### Stated task:
Pull out each line in the items below that contains the string "Return".

━━━━━ Dataset content

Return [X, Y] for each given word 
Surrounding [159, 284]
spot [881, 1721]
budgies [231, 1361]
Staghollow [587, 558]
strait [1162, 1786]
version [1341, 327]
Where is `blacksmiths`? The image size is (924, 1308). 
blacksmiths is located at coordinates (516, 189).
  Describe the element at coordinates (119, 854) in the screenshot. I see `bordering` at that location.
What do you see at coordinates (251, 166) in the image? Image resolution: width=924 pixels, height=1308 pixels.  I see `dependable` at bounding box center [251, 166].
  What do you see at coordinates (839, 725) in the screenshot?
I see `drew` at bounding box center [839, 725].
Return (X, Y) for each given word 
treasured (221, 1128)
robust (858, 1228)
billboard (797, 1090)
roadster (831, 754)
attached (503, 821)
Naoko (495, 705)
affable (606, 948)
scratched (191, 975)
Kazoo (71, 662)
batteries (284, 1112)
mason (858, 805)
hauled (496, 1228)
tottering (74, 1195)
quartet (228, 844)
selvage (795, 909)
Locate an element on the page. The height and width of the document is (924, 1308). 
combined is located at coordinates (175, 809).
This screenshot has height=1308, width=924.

━━━━━━━━━━

### Written solution:
Return [X, Y] for each given word 
Return (X, Y) for each given word 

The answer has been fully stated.